(Try it) Look below for lines that hold the string "LEDK" and copy each one.

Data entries
***

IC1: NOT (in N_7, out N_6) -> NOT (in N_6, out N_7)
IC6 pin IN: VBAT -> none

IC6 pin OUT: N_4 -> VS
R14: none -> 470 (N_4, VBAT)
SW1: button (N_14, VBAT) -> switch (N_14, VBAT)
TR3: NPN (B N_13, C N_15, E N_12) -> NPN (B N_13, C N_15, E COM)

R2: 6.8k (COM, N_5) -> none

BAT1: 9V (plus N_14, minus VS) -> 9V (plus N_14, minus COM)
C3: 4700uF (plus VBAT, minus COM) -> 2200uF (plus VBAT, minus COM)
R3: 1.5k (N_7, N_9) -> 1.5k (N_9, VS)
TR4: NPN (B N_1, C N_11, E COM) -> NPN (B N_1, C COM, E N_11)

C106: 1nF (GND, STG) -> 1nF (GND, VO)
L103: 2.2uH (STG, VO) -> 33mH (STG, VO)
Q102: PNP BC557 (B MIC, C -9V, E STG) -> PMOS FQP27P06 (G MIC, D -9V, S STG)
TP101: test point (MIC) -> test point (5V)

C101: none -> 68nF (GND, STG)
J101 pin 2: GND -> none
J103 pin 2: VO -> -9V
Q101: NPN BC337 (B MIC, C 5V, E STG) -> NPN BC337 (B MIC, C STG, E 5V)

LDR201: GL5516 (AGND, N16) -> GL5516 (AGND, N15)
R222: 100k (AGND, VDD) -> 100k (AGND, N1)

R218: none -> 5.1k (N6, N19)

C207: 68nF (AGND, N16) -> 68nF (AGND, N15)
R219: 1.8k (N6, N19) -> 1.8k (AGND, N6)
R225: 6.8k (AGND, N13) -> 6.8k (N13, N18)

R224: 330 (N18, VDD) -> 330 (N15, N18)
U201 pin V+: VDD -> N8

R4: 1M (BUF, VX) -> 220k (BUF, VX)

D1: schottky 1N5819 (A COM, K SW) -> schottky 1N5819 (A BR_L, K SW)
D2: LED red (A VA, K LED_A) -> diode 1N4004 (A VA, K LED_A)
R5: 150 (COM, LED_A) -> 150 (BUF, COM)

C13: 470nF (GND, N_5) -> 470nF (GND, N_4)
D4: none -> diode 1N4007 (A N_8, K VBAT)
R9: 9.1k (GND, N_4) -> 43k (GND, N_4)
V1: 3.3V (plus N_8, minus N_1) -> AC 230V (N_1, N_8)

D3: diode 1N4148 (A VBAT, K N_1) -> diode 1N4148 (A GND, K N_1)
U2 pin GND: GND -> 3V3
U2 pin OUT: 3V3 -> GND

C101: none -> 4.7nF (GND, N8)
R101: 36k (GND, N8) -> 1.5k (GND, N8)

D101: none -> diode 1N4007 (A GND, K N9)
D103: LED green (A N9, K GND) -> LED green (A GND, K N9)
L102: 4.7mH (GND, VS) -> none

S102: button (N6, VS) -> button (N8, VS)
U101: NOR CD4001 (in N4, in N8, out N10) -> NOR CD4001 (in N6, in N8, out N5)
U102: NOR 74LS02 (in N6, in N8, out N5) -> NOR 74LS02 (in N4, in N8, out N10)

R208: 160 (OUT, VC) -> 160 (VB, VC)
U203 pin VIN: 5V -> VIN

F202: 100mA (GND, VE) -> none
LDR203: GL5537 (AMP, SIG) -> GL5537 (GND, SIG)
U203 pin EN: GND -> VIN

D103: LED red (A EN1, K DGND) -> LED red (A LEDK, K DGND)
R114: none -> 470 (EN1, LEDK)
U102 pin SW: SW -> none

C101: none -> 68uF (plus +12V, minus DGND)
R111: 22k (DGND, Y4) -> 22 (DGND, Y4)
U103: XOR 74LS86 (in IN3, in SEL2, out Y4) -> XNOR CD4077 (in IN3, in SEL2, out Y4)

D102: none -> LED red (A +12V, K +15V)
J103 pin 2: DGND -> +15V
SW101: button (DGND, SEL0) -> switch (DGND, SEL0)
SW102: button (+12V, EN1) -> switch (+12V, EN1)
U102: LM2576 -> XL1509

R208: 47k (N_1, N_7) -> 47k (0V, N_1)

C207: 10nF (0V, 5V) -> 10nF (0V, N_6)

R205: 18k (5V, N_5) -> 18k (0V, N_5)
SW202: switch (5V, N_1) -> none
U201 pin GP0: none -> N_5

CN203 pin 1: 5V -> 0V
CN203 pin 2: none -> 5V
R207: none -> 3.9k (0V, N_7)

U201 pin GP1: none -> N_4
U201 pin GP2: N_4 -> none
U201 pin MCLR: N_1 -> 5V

***

(Exercise response)
D103: LED red (A EN1, K DGND) -> LED red (A LEDK, K DGND)
R114: none -> 470 (EN1, LEDK)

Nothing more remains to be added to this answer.